## What is required
Find the lines below that include the word "orange" and report how many there are, with no other text.

[Data items]
______________________________

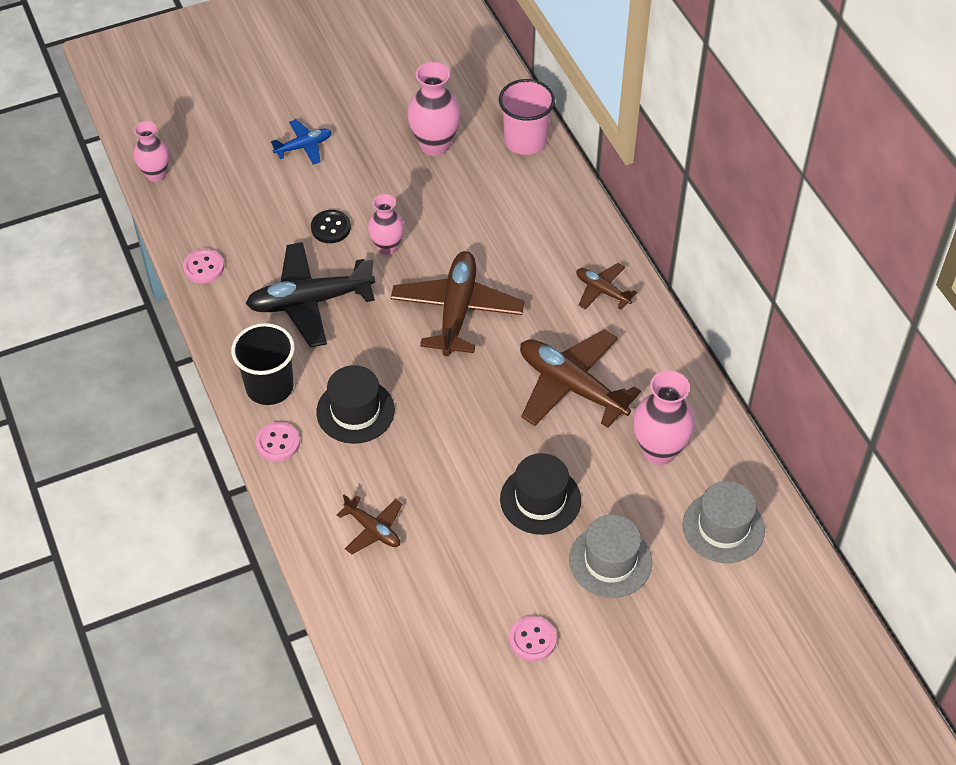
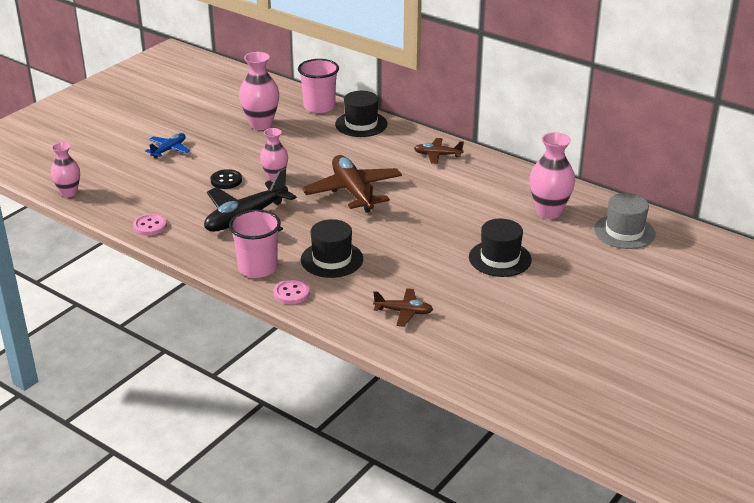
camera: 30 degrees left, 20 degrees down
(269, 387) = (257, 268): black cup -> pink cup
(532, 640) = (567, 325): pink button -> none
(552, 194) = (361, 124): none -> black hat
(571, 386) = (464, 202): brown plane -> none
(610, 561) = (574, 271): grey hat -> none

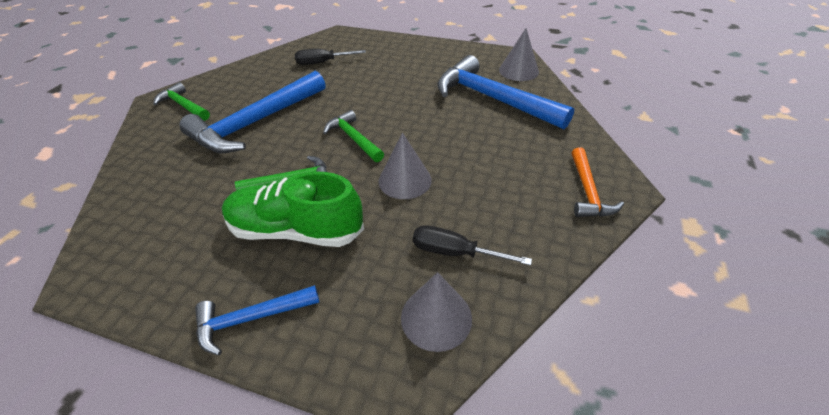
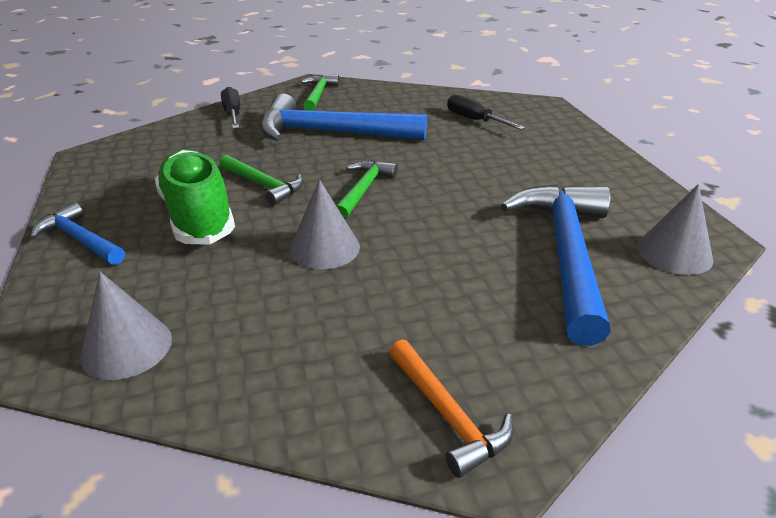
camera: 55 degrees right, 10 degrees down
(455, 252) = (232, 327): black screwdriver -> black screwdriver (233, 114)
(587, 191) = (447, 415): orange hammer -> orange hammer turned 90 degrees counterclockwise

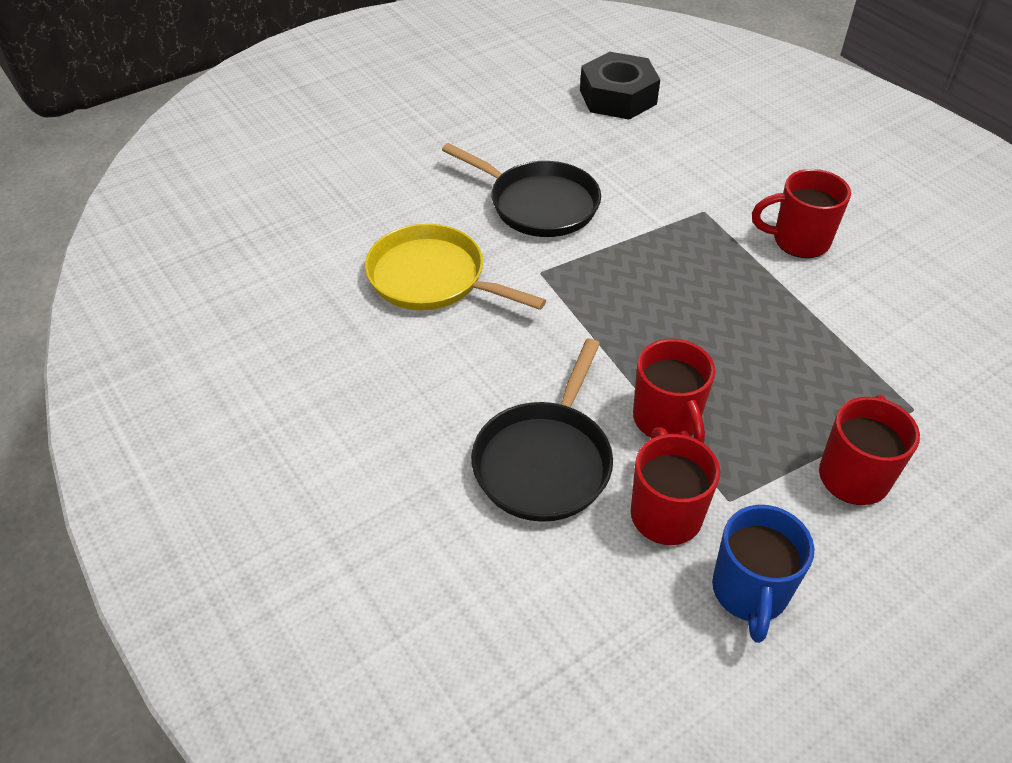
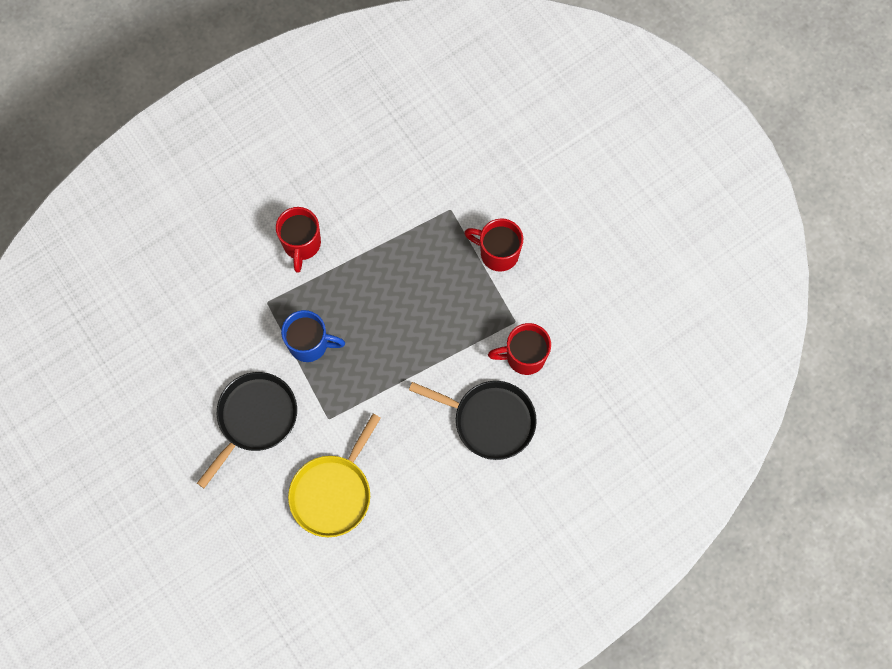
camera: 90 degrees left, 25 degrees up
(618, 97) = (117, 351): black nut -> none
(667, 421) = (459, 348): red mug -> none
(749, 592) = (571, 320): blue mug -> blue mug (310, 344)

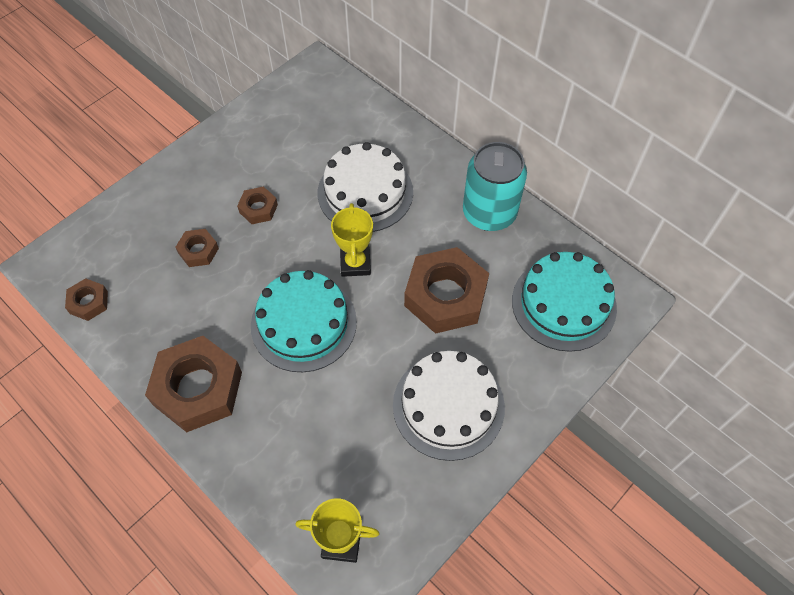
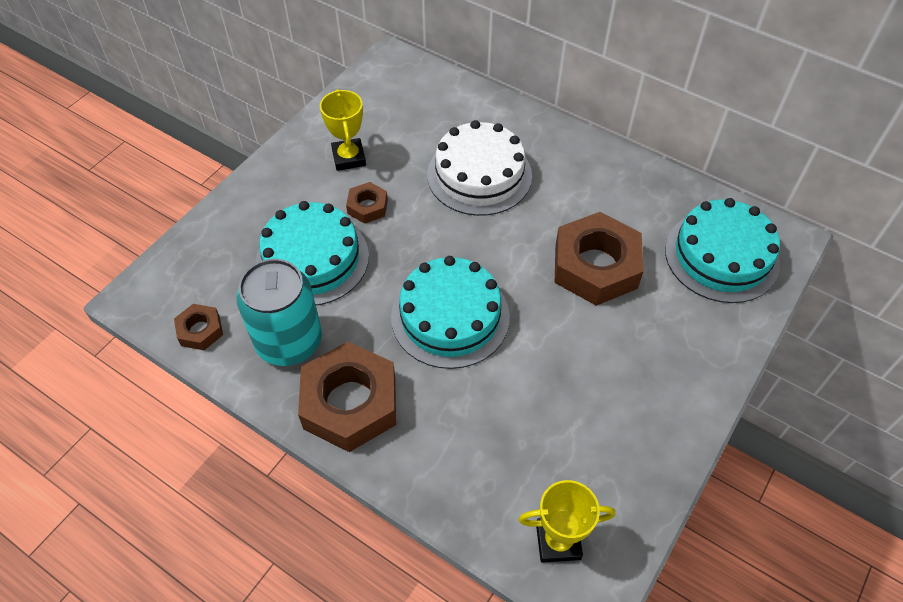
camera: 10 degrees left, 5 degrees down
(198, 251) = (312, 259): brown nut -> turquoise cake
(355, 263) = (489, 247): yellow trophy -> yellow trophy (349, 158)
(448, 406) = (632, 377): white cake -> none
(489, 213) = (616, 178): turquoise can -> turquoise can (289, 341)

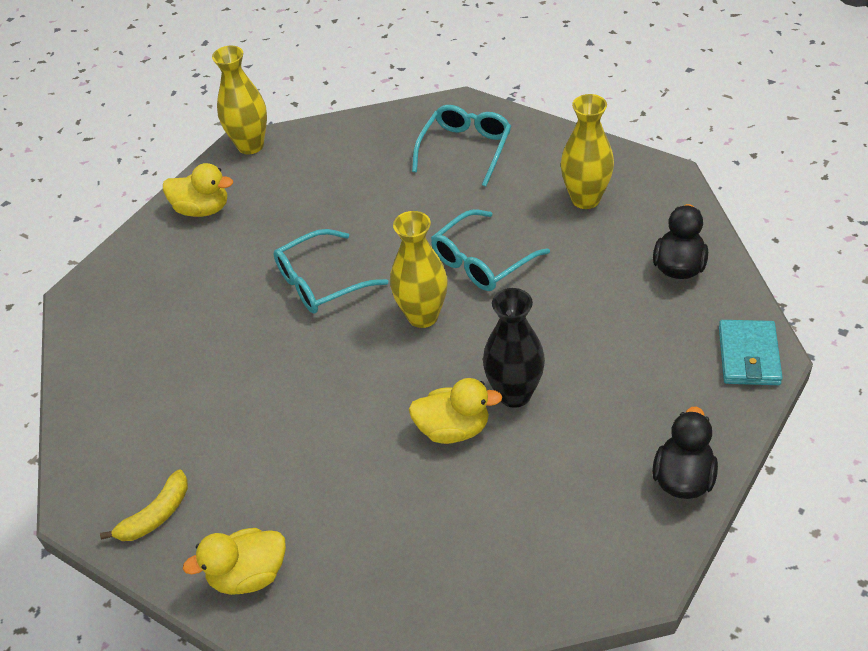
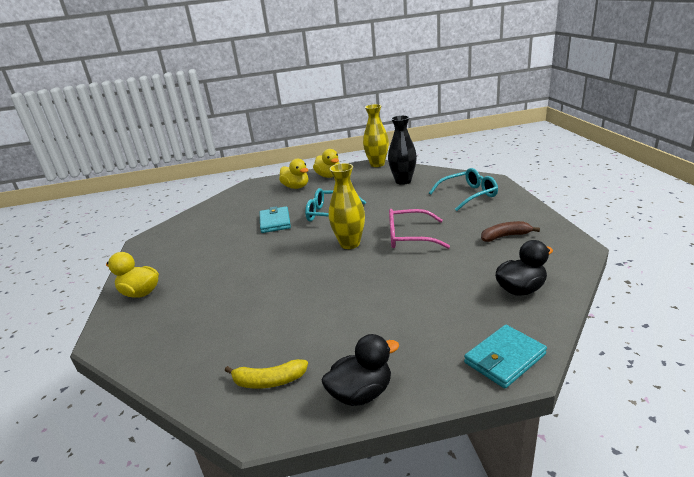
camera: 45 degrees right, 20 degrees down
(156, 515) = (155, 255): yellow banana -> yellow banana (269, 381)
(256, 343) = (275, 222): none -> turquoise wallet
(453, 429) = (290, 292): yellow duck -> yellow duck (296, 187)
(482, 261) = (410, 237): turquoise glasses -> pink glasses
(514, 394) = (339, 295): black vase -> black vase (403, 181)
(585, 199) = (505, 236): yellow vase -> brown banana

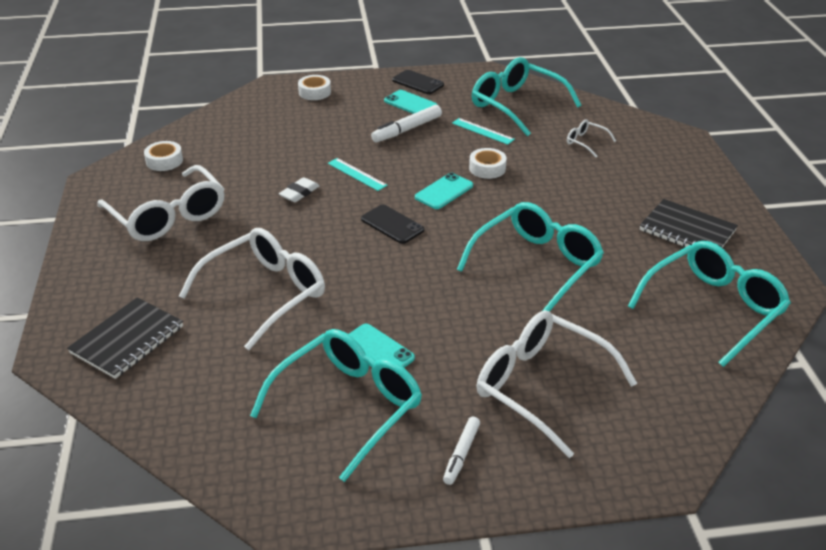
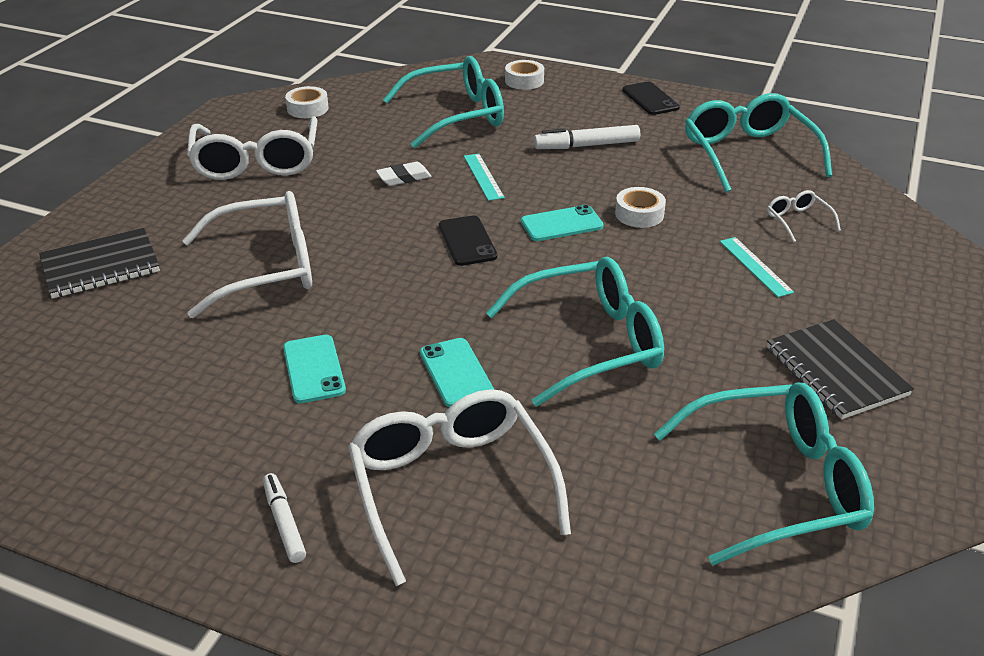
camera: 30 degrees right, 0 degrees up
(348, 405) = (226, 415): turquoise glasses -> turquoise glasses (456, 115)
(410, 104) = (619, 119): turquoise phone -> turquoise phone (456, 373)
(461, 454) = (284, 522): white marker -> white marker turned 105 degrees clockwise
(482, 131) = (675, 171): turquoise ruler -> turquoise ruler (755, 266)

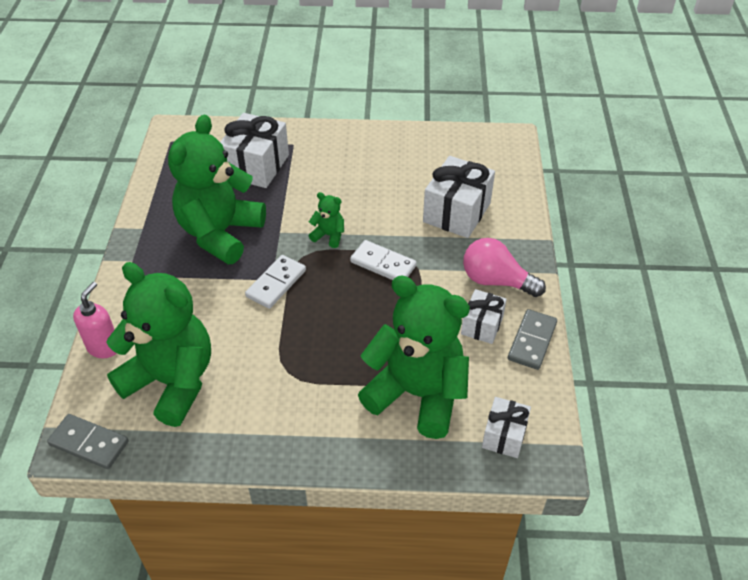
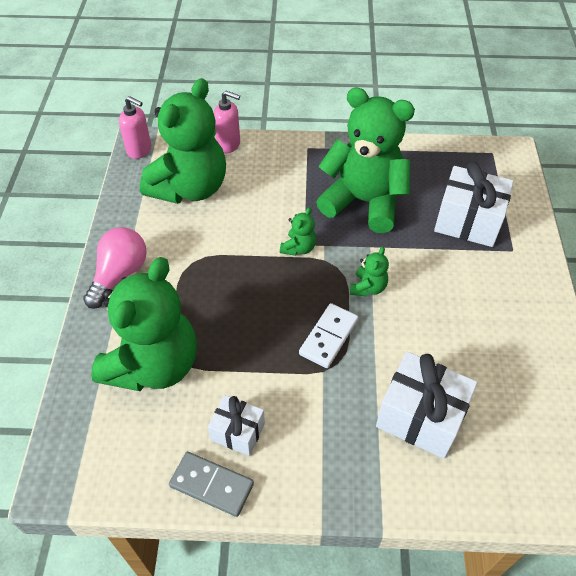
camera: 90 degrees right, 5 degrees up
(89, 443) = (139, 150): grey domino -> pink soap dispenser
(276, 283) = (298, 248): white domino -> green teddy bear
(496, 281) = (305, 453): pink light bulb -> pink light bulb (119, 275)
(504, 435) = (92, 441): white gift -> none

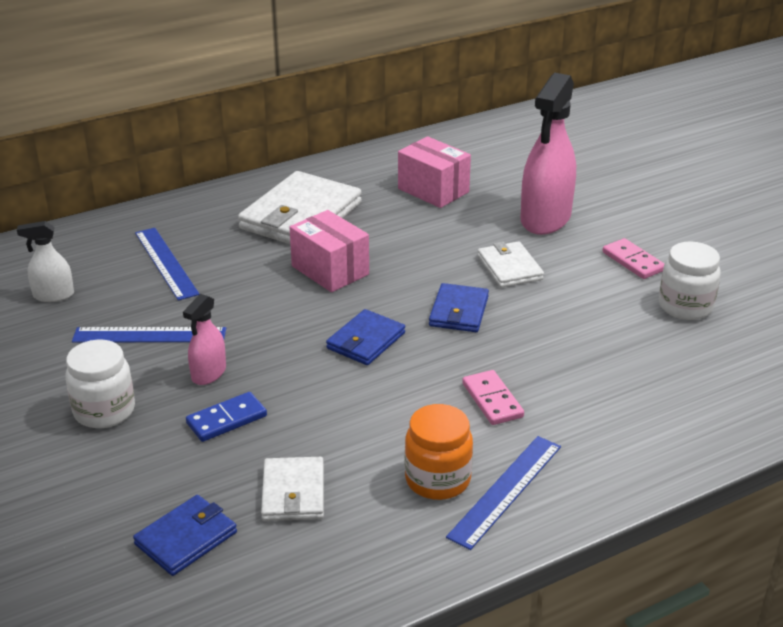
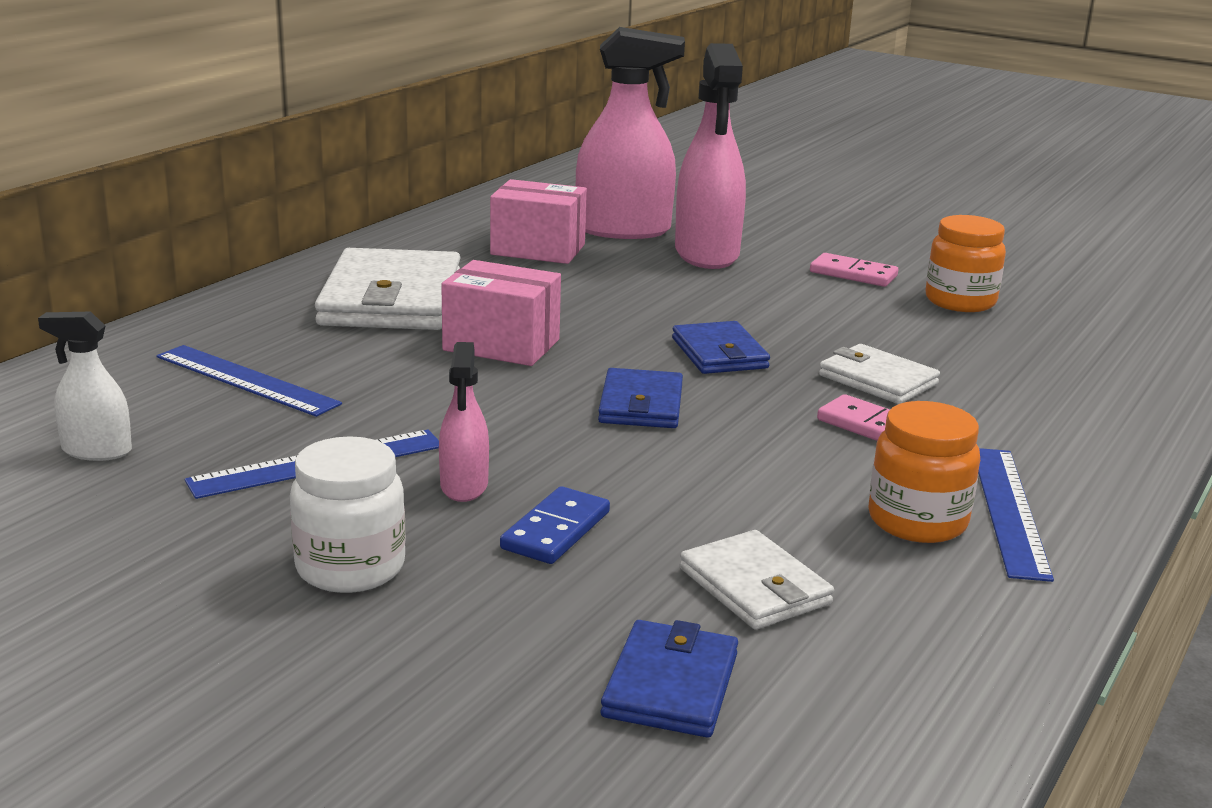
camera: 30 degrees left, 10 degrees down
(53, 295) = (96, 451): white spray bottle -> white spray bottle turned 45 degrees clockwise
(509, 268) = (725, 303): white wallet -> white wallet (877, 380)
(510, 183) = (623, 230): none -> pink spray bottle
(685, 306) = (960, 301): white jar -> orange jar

______________________________

## Output for this task
2